[Stored data]
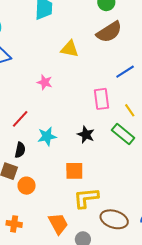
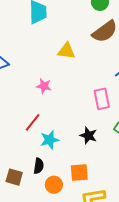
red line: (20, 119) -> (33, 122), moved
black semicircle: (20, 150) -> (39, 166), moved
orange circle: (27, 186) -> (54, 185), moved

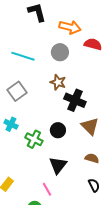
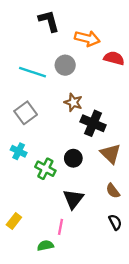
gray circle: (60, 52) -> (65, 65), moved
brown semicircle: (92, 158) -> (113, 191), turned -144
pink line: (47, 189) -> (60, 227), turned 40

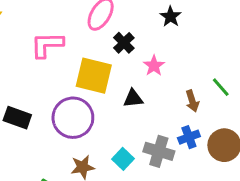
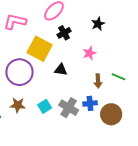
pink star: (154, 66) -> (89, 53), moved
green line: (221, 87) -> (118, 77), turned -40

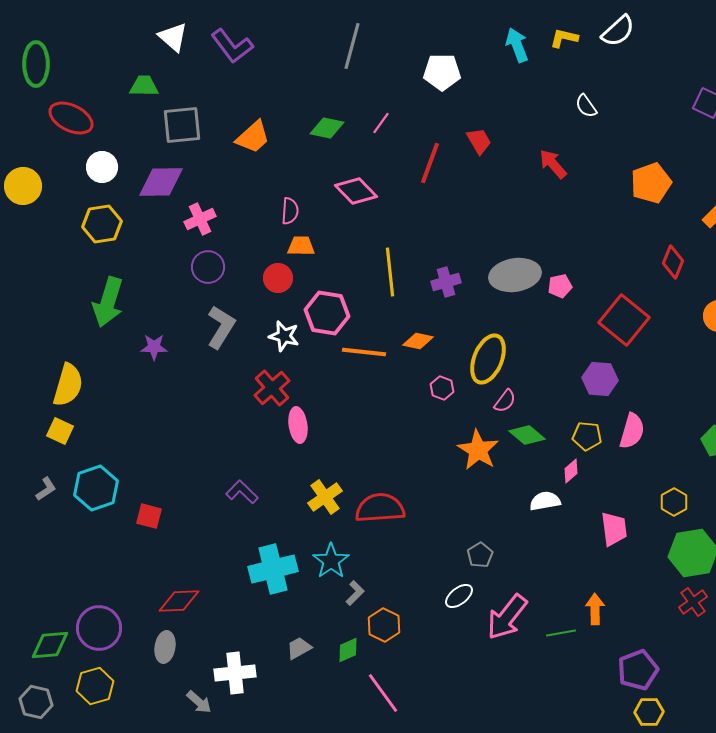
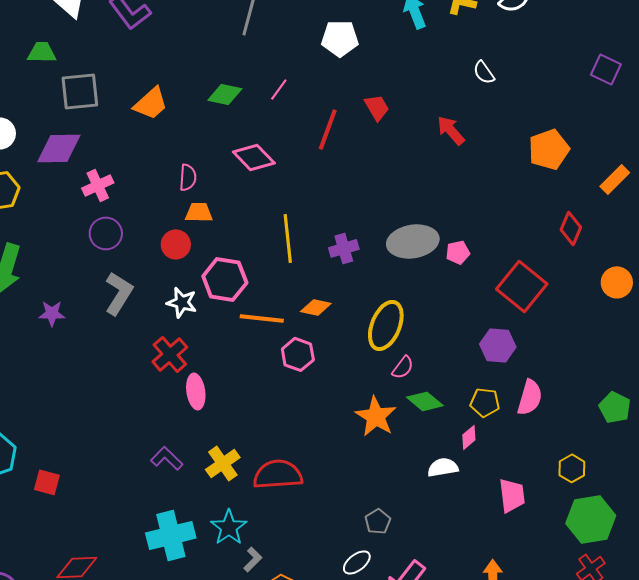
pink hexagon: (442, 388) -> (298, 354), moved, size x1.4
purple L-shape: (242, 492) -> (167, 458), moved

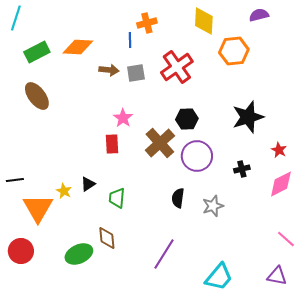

Your goal = Determine how many lines of the records hold the word "moved", giving only that number.

Output of the exercise = 7